(Object change descriptions)
--- START ---
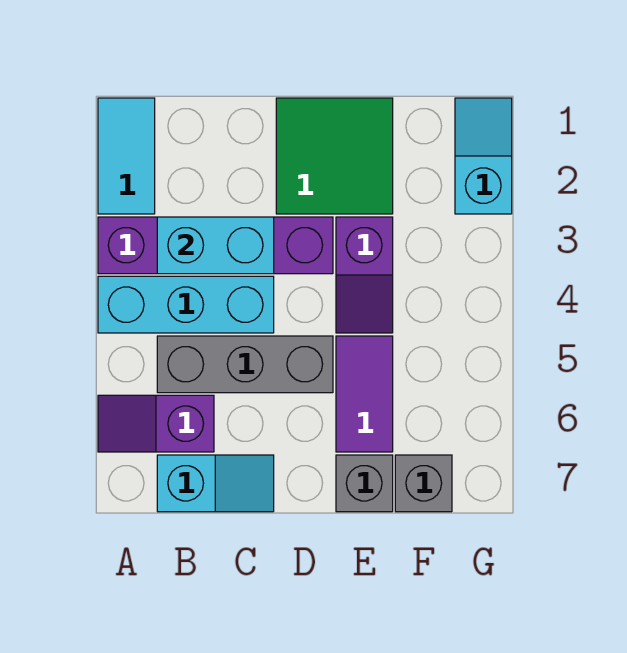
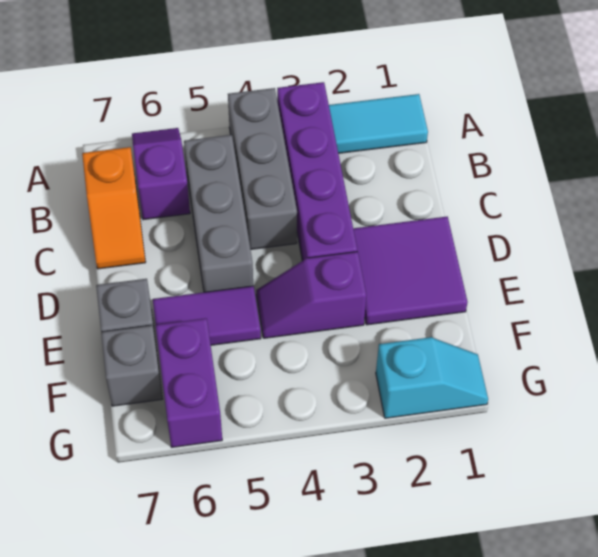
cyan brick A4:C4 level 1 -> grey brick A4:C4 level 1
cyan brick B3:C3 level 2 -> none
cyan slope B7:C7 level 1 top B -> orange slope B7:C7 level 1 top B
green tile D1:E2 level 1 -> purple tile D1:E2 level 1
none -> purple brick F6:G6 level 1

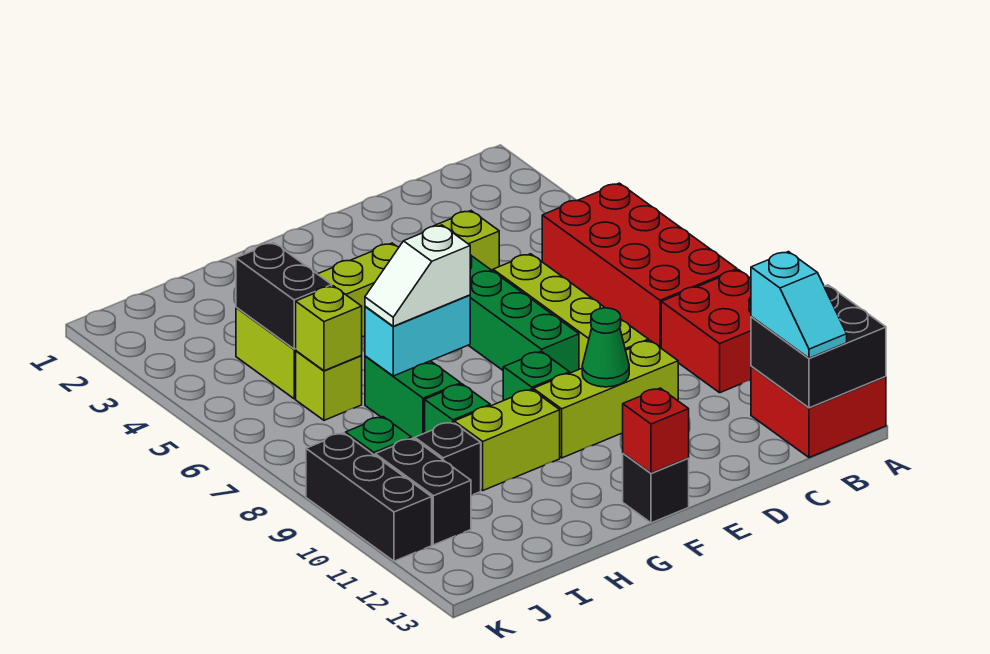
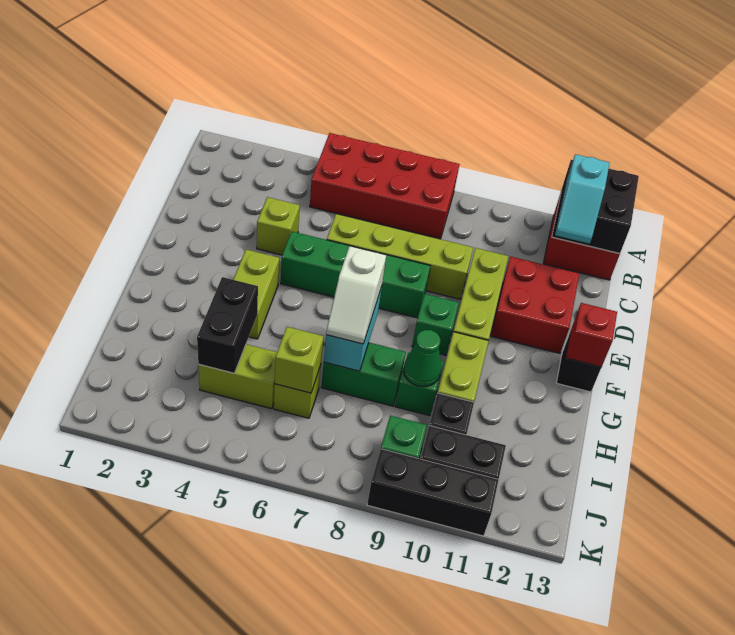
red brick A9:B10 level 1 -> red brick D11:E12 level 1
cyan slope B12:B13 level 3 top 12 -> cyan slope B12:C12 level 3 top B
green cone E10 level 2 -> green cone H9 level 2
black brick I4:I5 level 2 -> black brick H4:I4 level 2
--- END ---
> _How to complete this task_
A faithful copy of all the records is required, with the pictures left out.

> _Finished task_
cyan brick A4:C4 level 1 -> grey brick A4:C4 level 1
cyan brick B3:C3 level 2 -> none
cyan slope B7:C7 level 1 top B -> orange slope B7:C7 level 1 top B
green tile D1:E2 level 1 -> purple tile D1:E2 level 1
none -> purple brick F6:G6 level 1

red brick A9:B10 level 1 -> red brick D11:E12 level 1
cyan slope B12:B13 level 3 top 12 -> cyan slope B12:C12 level 3 top B
green cone E10 level 2 -> green cone H9 level 2
black brick I4:I5 level 2 -> black brick H4:I4 level 2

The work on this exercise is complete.